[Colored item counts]
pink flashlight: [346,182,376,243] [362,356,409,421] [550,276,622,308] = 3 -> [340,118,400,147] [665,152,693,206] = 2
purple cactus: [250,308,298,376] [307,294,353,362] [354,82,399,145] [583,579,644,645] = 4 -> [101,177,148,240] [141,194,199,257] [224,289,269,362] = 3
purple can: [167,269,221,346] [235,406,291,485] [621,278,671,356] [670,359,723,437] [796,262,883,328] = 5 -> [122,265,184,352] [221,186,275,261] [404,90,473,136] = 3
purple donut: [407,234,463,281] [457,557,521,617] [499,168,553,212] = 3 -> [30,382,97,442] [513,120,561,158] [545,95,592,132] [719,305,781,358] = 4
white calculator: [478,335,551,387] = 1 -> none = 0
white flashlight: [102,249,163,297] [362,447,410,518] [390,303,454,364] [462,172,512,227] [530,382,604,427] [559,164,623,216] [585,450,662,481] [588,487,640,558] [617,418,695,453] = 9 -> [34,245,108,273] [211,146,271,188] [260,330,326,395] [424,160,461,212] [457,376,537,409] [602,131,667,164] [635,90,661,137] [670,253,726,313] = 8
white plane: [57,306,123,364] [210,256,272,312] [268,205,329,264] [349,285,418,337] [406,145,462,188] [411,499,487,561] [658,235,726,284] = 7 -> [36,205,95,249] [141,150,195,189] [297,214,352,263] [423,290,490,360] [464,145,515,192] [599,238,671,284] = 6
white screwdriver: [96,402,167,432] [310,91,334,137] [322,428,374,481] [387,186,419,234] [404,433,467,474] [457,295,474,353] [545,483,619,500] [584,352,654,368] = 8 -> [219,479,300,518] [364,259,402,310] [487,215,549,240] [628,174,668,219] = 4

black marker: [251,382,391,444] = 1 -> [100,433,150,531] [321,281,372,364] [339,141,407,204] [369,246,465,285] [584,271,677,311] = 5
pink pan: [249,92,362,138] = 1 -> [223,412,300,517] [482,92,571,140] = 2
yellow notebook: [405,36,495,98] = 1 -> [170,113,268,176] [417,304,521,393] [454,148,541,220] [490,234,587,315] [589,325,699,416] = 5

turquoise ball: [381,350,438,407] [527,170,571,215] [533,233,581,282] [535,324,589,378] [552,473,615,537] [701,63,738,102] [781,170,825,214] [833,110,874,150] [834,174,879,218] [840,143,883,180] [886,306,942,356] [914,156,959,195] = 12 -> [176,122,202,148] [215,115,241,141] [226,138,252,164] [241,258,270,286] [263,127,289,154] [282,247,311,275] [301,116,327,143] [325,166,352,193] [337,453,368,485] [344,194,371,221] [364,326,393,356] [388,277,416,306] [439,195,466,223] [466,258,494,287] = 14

### WHAT IS BEING ASKED
The line above containing "black marker: [251,382,391,444]", the line containing "yellow notebook: [405,36,495,98]", and every line between them are to be transcribed exactly; no other line is wanted.

### ANSWER AREA
black marker: [251,382,391,444] = 1 -> [100,433,150,531] [321,281,372,364] [339,141,407,204] [369,246,465,285] [584,271,677,311] = 5
pink pan: [249,92,362,138] = 1 -> [223,412,300,517] [482,92,571,140] = 2
yellow notebook: [405,36,495,98] = 1 -> [170,113,268,176] [417,304,521,393] [454,148,541,220] [490,234,587,315] [589,325,699,416] = 5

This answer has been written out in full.